++++ Data to process

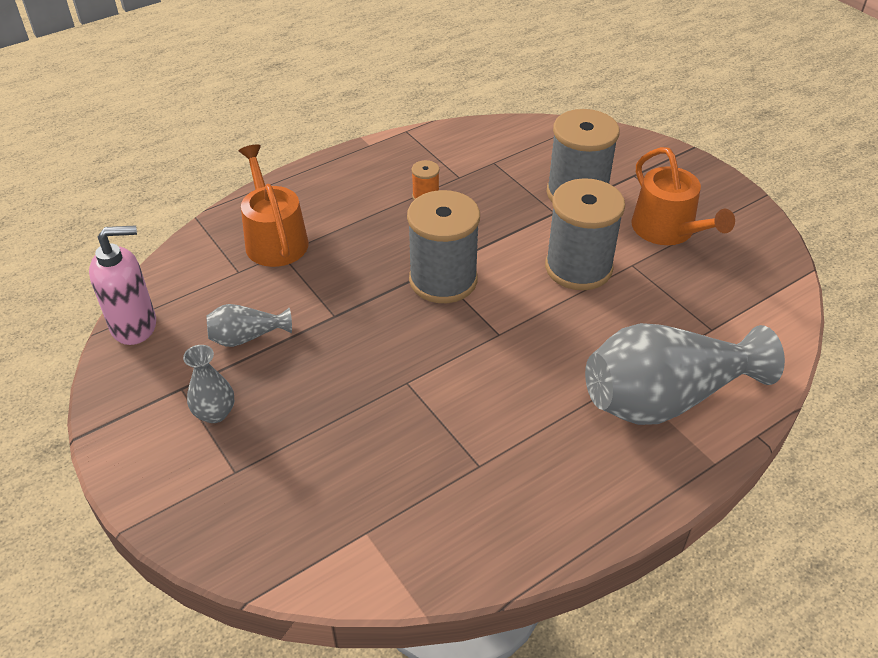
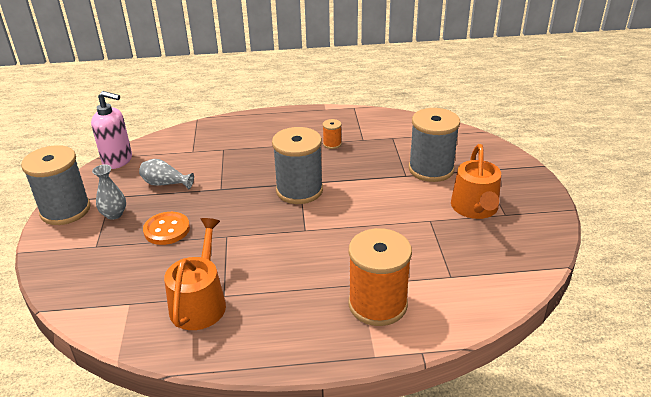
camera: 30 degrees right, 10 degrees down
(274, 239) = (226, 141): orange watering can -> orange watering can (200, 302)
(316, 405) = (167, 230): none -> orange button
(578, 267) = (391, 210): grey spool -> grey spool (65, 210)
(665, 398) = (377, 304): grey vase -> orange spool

++++++++

• [Your instructions]: Scan the lines above for the word "grey", then copy each line that has it.

• [Exercise response]:
(578, 267) = (391, 210): grey spool -> grey spool (65, 210)
(665, 398) = (377, 304): grey vase -> orange spool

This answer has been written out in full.